Exercise description - Repeat each entry as written and leave the images out of the copy.

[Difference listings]
◇ ◇ ◇ ◇
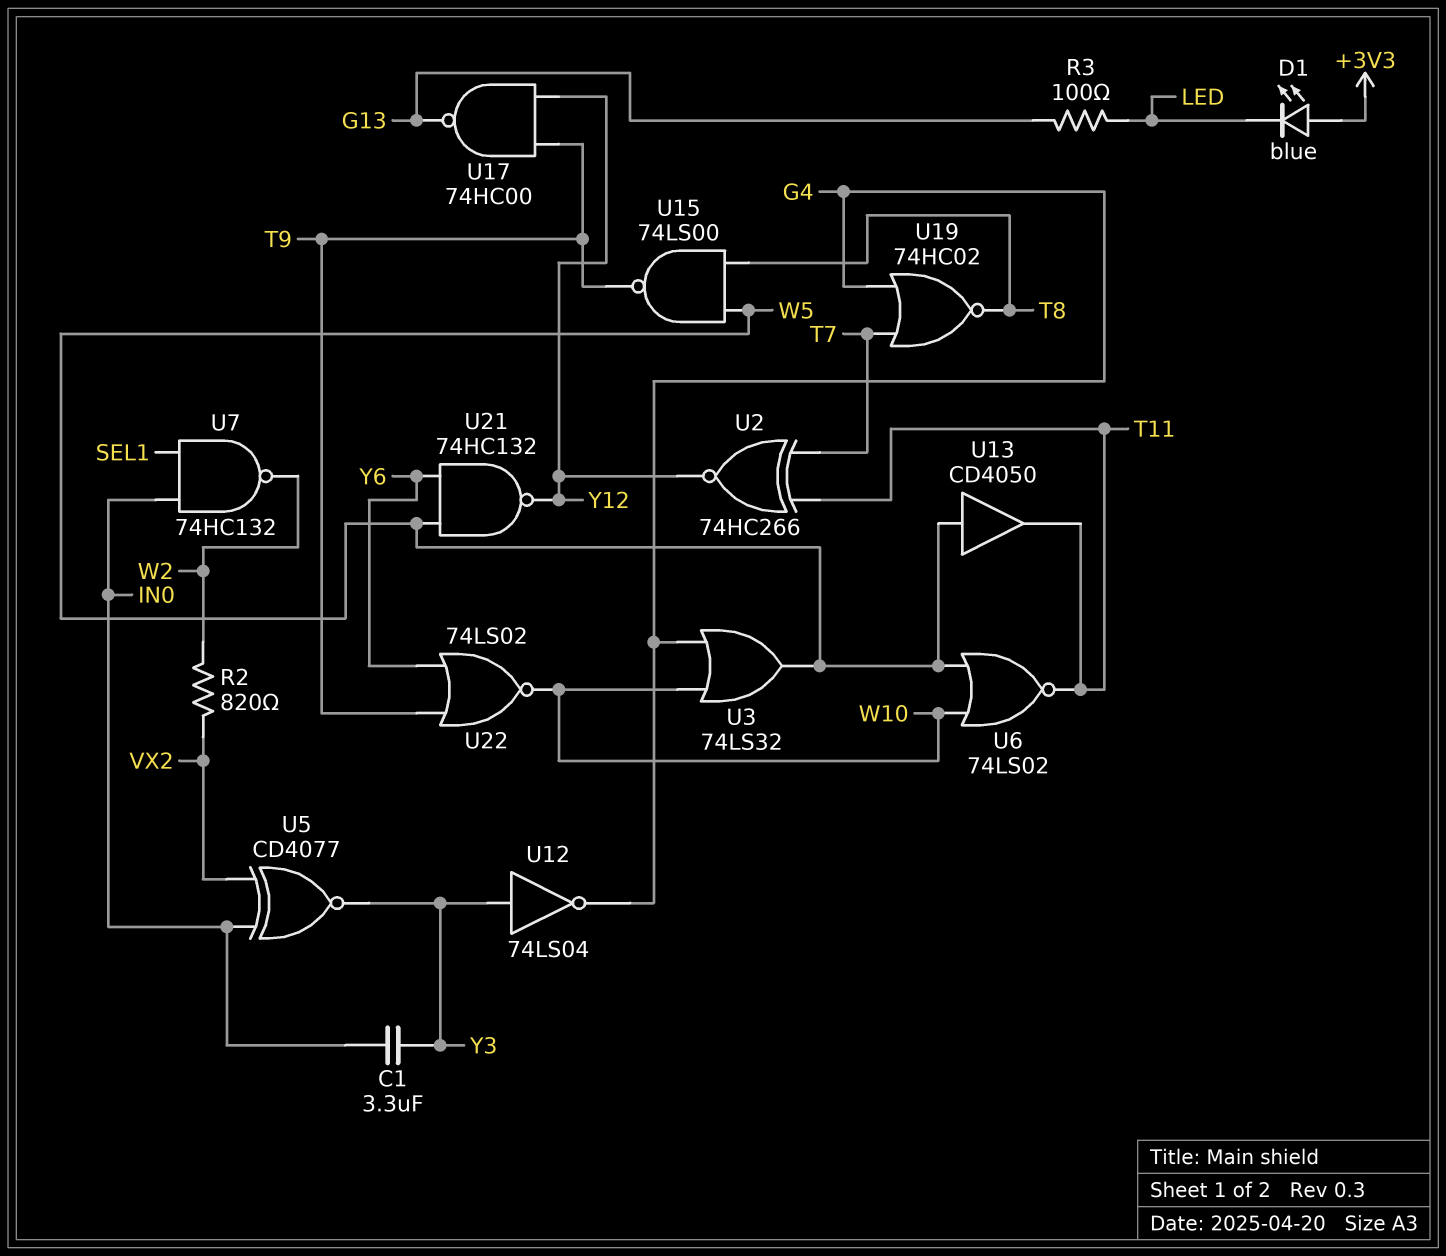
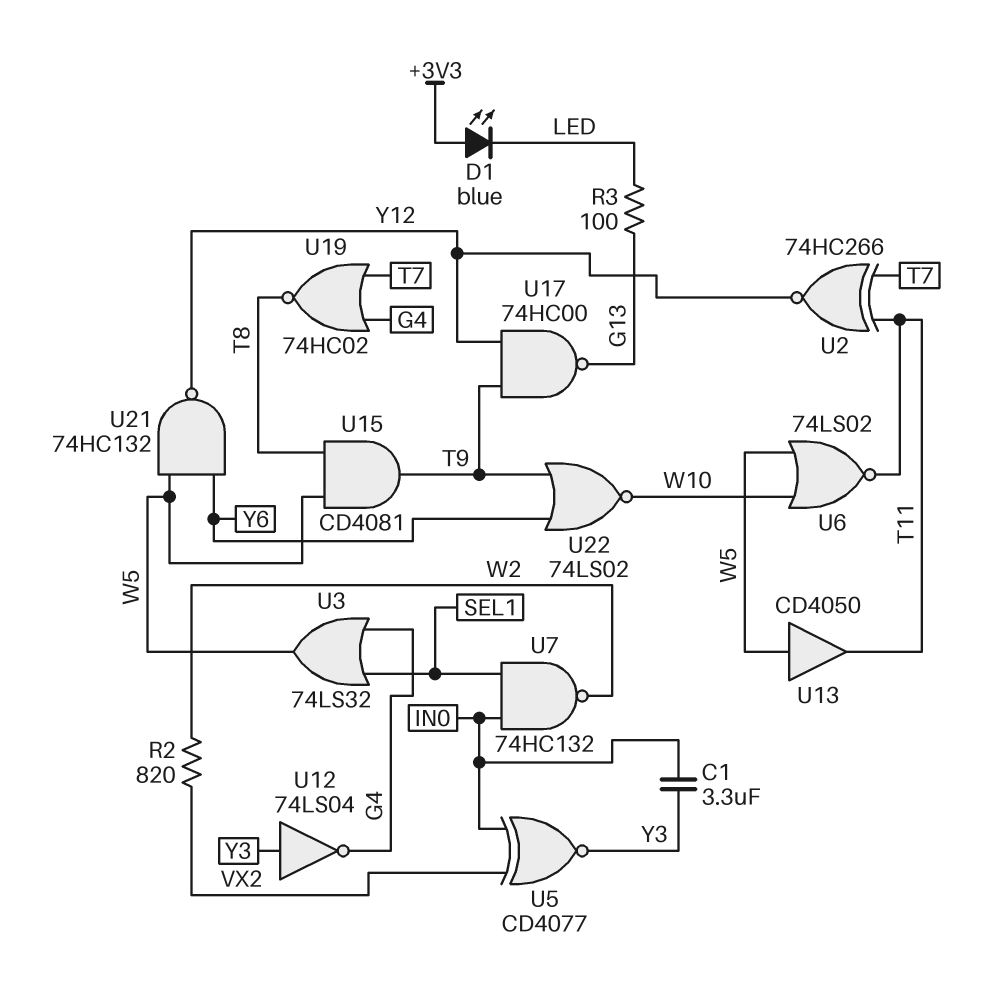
U3: OR 74LS32 (in G4, in W10, out W5) -> OR 74LS32 (in G4, in SEL1, out W5)
U15: NAND 74LS00 (in T8, in W5, out T9) -> AND CD4081 (in T8, in W5, out T9)

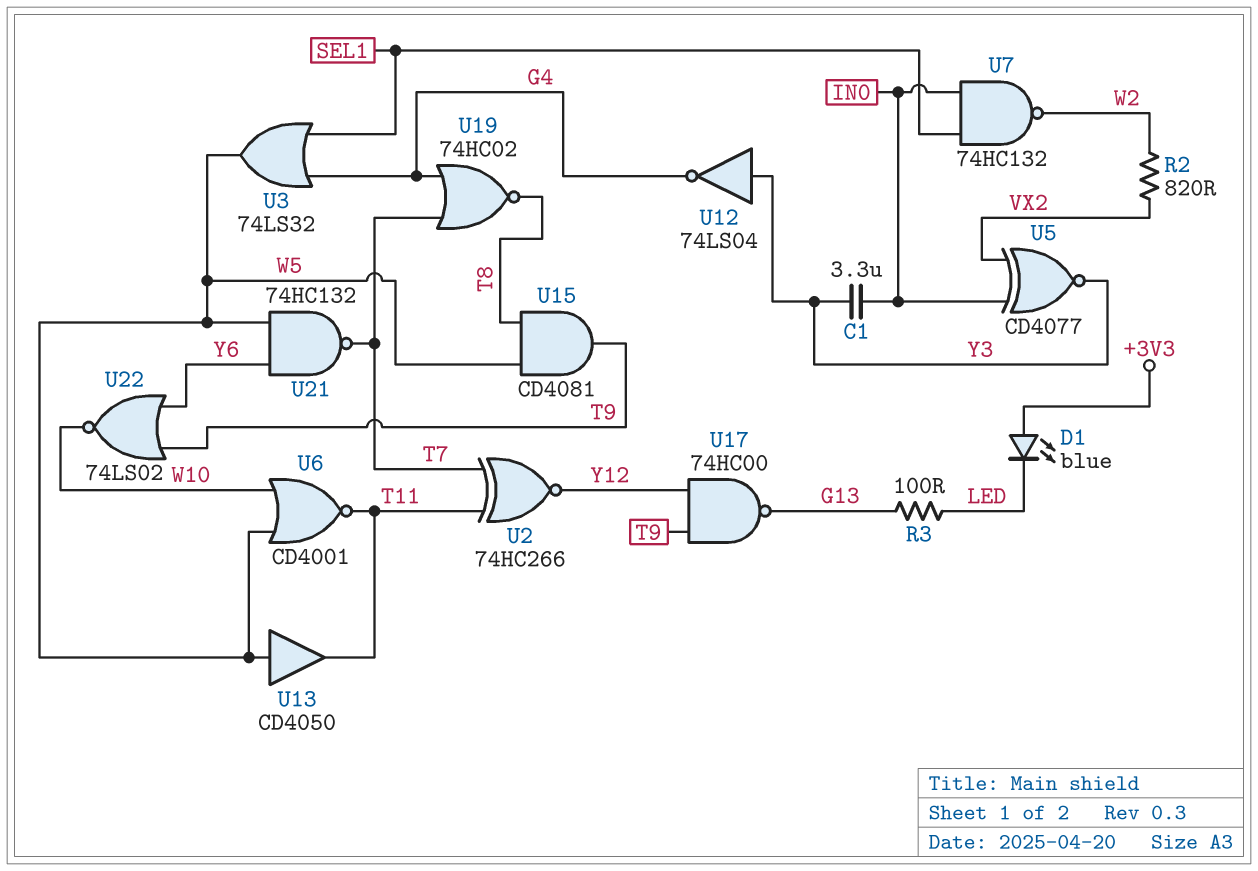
U6: NOR 74LS02 (in W5, in W10, out T11) -> NOR CD4001 (in W5, in W10, out T11)
U21: NAND 74HC132 (in W5, in Y6, out Y12) -> NAND 74HC132 (in W5, in Y6, out T7)

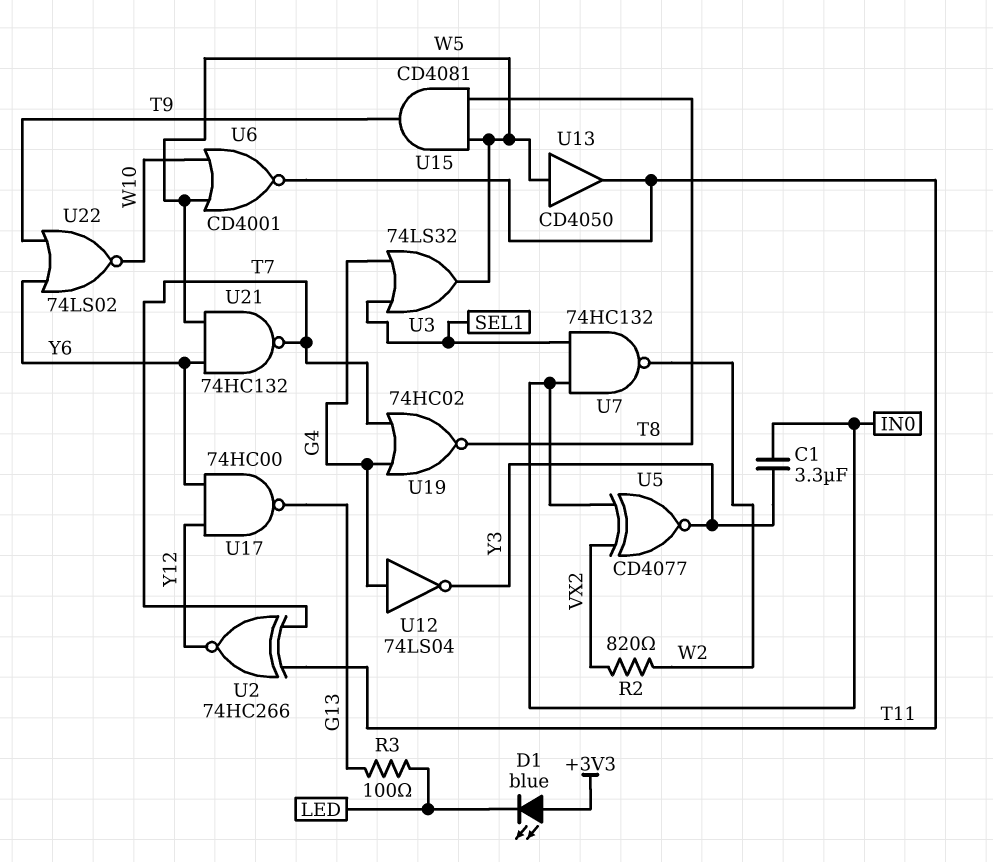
U12: NOT 74LS04 (in Y3, out G4) -> NOT 74LS04 (in G4, out Y3)
U17: NAND 74HC00 (in T9, in Y12, out G13) -> NAND 74HC00 (in Y6, in Y12, out G13)

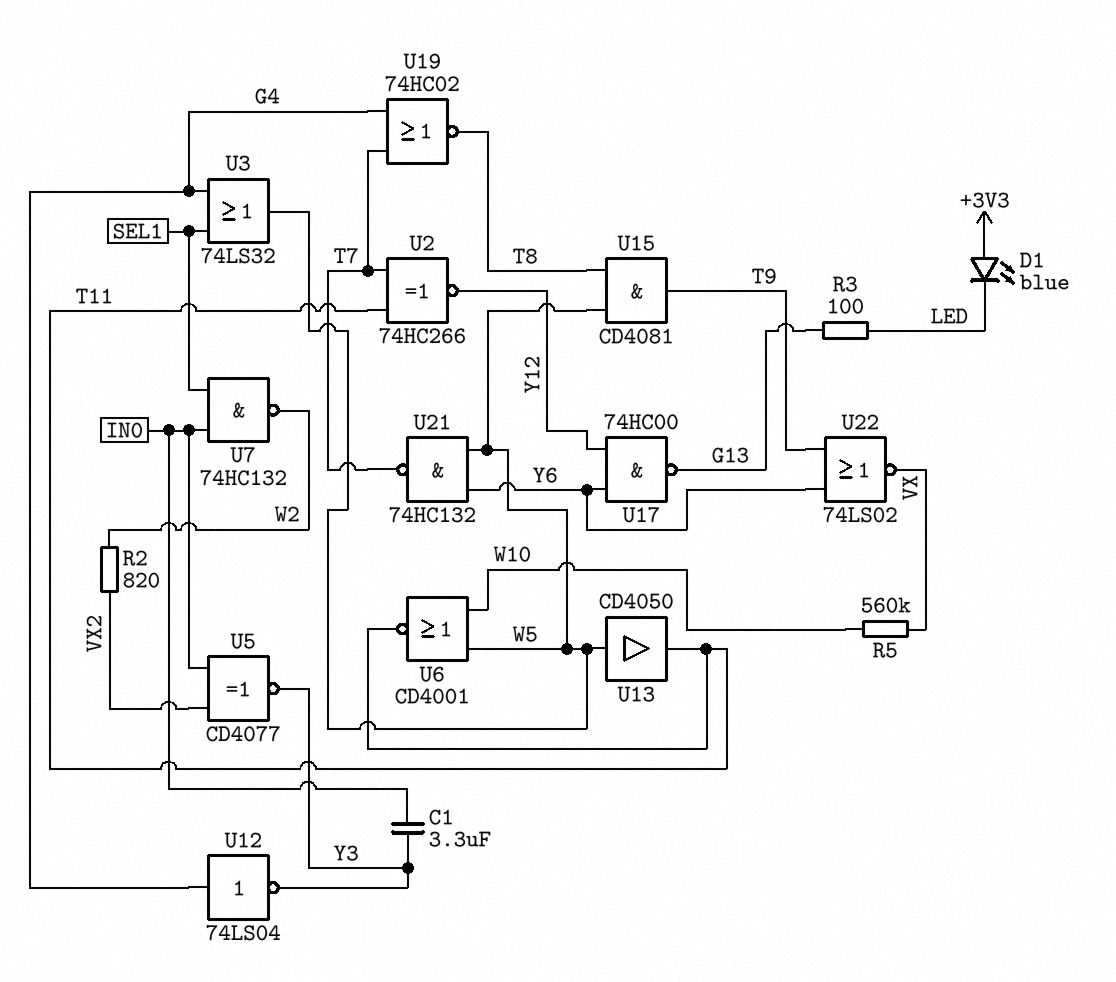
R5: none -> 560k (VX, W10)
U22: NOR 74LS02 (in T9, in Y6, out W10) -> NOR 74LS02 (in T9, in Y6, out VX)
◇ ◇ ◇ ◇
Exercise response -
U3: OR 74LS32 (in G4, in W10, out W5) -> OR 74LS32 (in G4, in SEL1, out W5)
U15: NAND 74LS00 (in T8, in W5, out T9) -> AND CD4081 (in T8, in W5, out T9)

U6: NOR 74LS02 (in W5, in W10, out T11) -> NOR CD4001 (in W5, in W10, out T11)
U21: NAND 74HC132 (in W5, in Y6, out Y12) -> NAND 74HC132 (in W5, in Y6, out T7)

U12: NOT 74LS04 (in Y3, out G4) -> NOT 74LS04 (in G4, out Y3)
U17: NAND 74HC00 (in T9, in Y12, out G13) -> NAND 74HC00 (in Y6, in Y12, out G13)

R5: none -> 560k (VX, W10)
U22: NOR 74LS02 (in T9, in Y6, out W10) -> NOR 74LS02 (in T9, in Y6, out VX)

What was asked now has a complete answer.